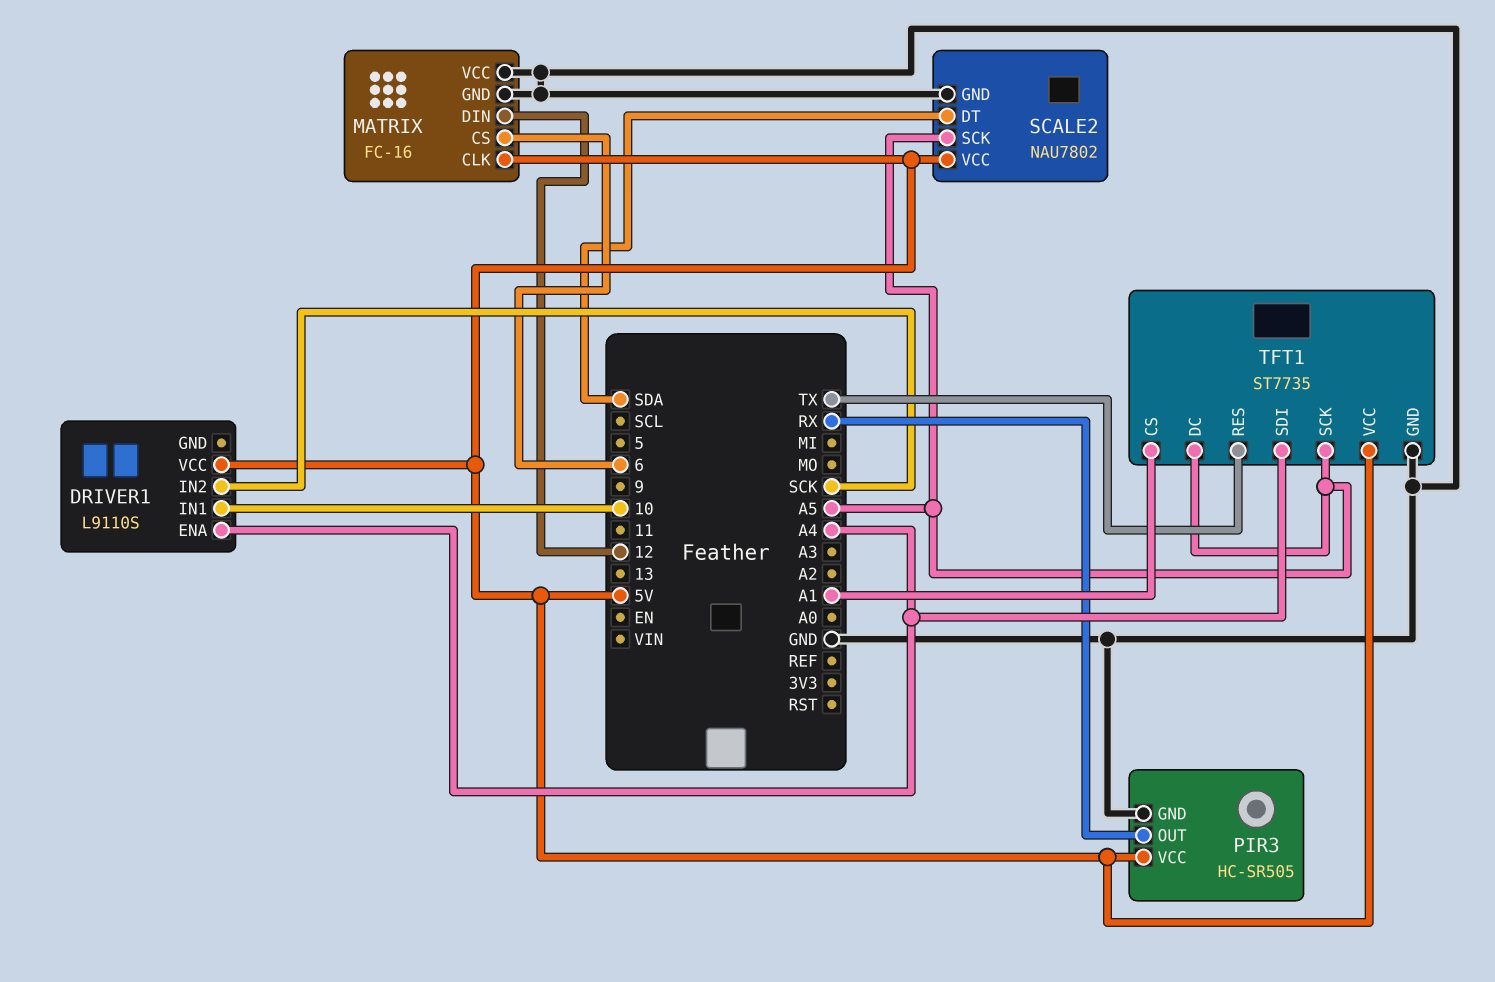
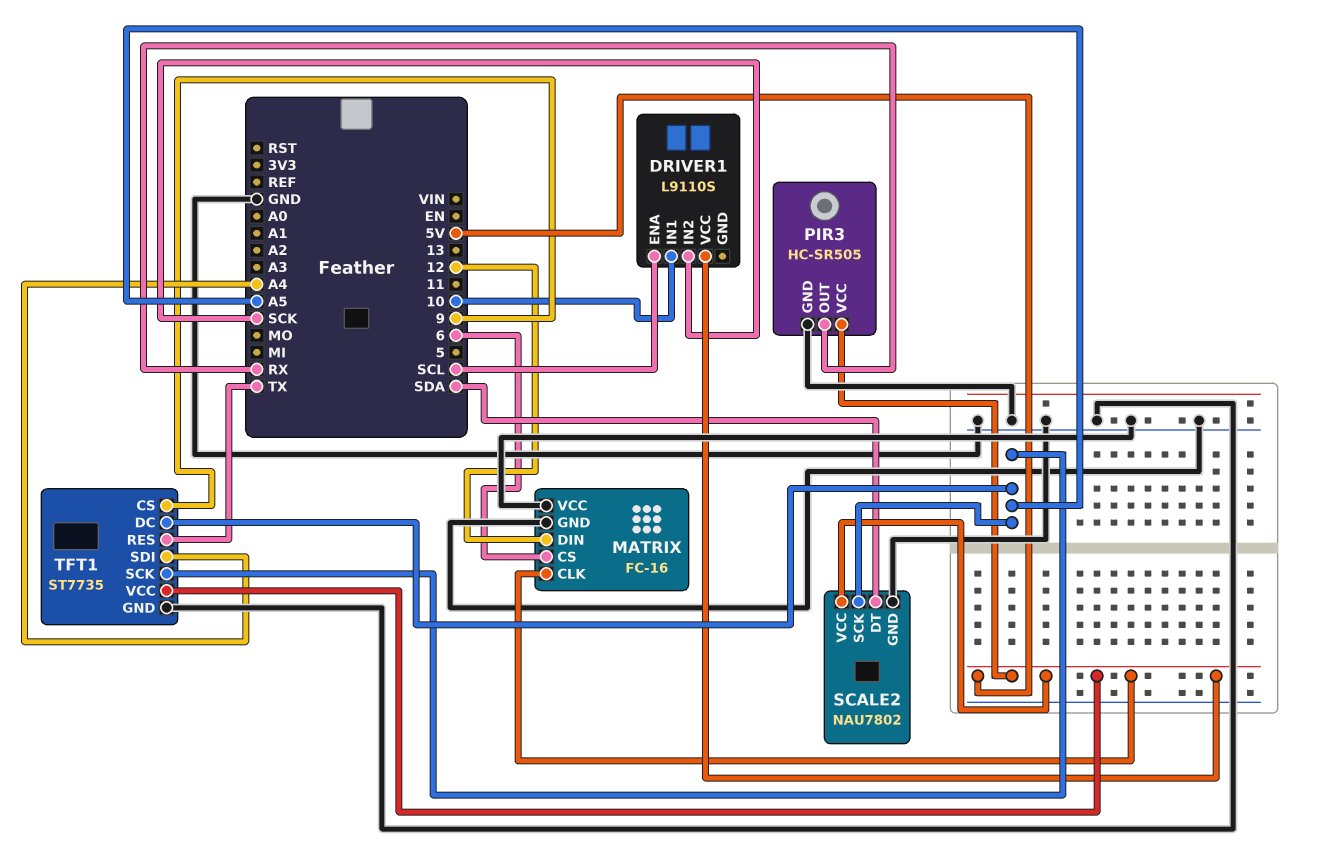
DRIVER1 pin ENA: A4 -> SCL
TFT1 pin CS: A1 -> 9

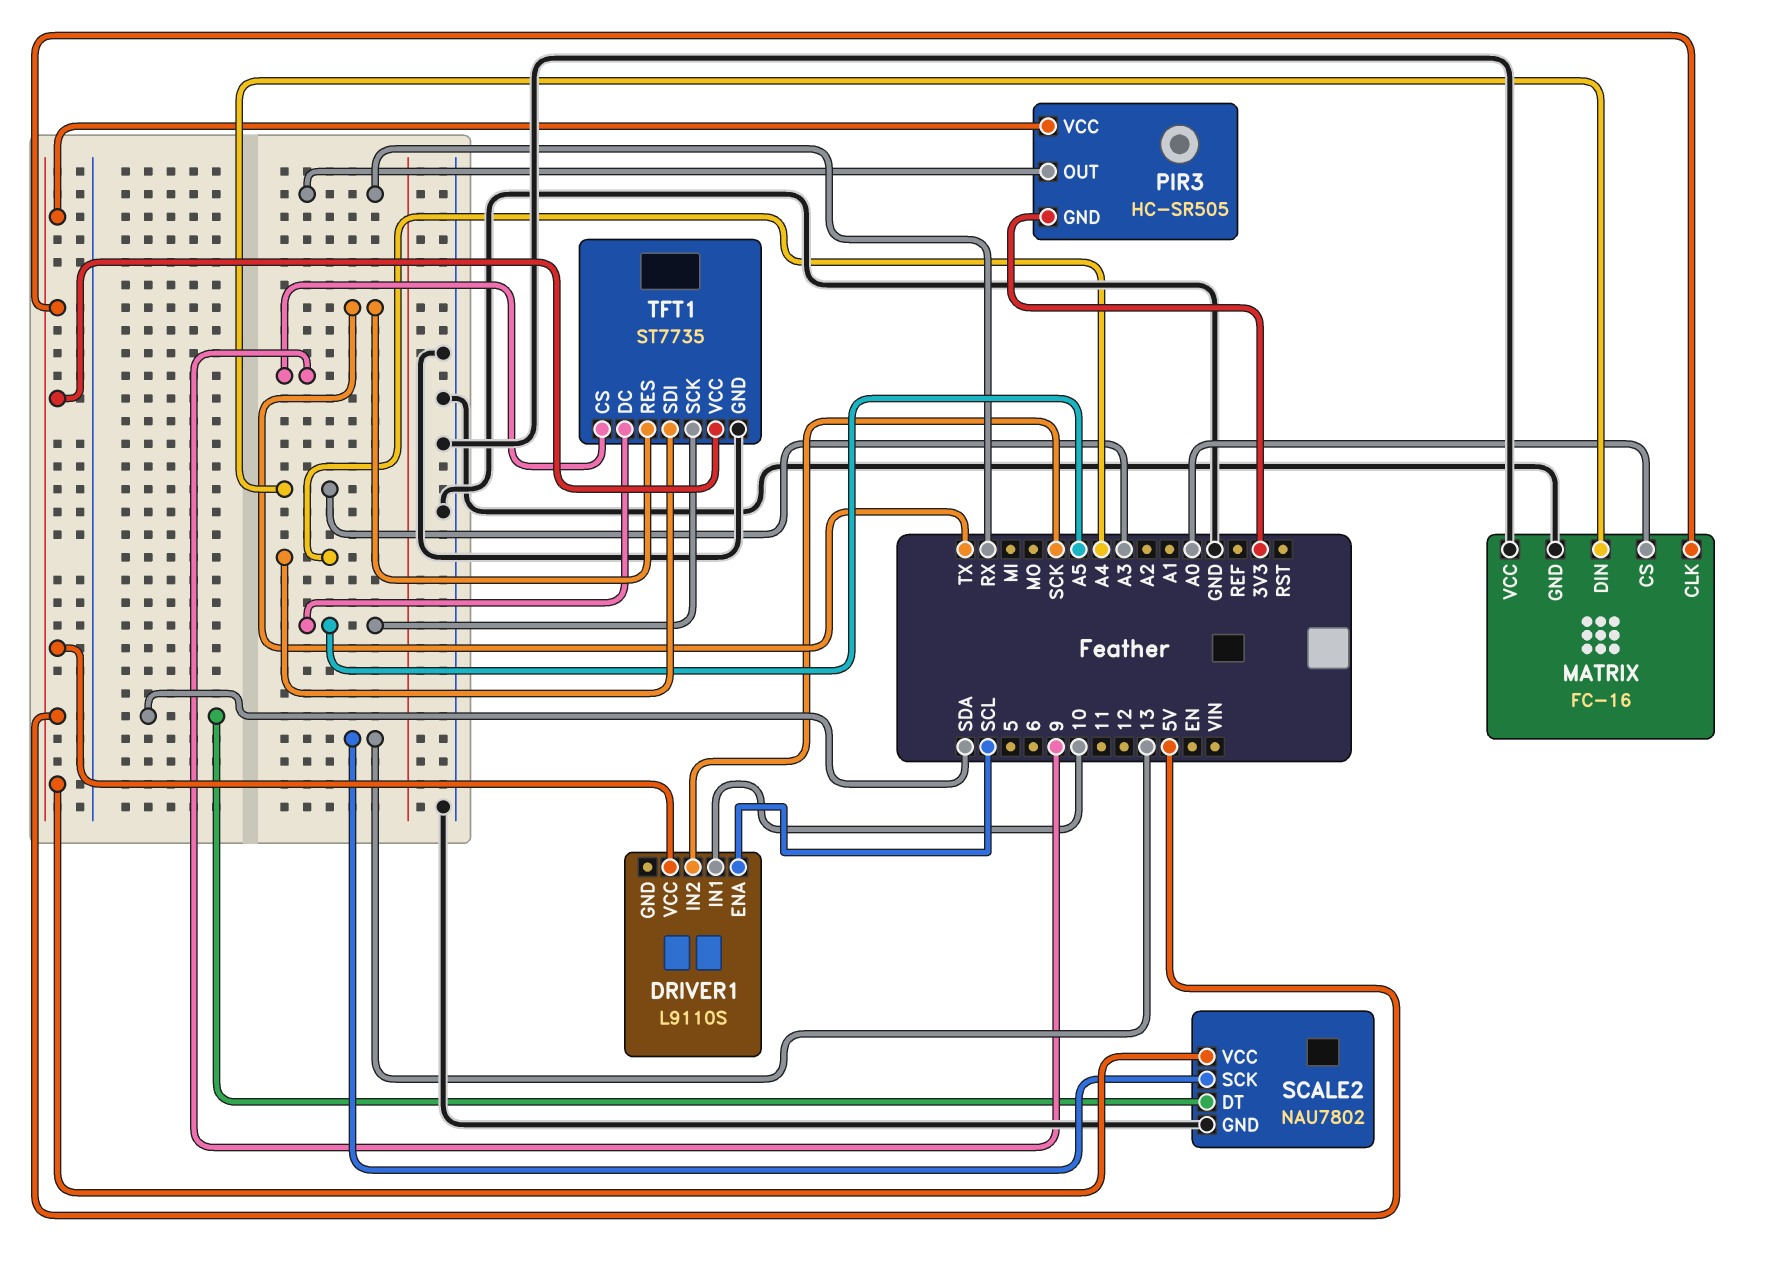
MATRIX pin CS: 6 -> A0
MATRIX pin DIN: 12 -> A3
PIR3 pin GND: GND -> 3V3
SCALE2 pin SCK: A5 -> 13

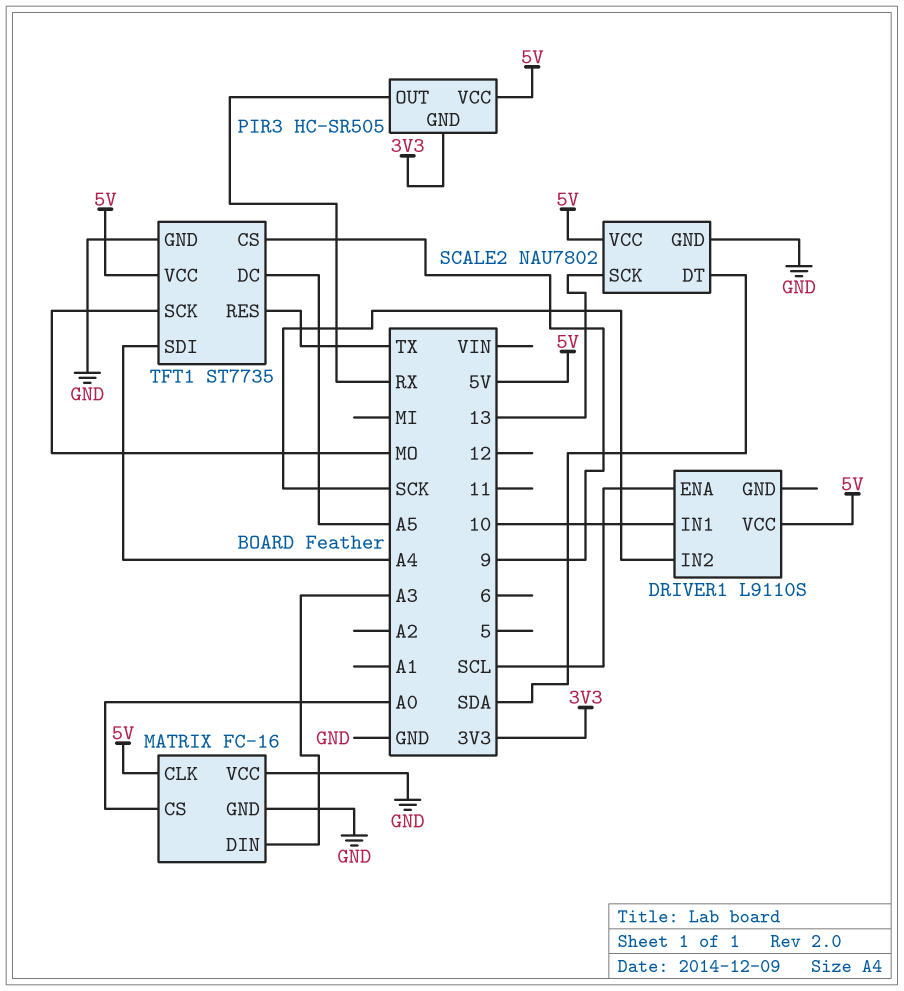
TFT1 pin SCK: A5 -> MO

DIRECTIONS FOR THIS TASK: Set down the data exactly as it appears, without any images.

RESULT OF THIS EXERCISE:
DRIVER1 pin ENA: A4 -> SCL
TFT1 pin CS: A1 -> 9

MATRIX pin CS: 6 -> A0
MATRIX pin DIN: 12 -> A3
PIR3 pin GND: GND -> 3V3
SCALE2 pin SCK: A5 -> 13

TFT1 pin SCK: A5 -> MO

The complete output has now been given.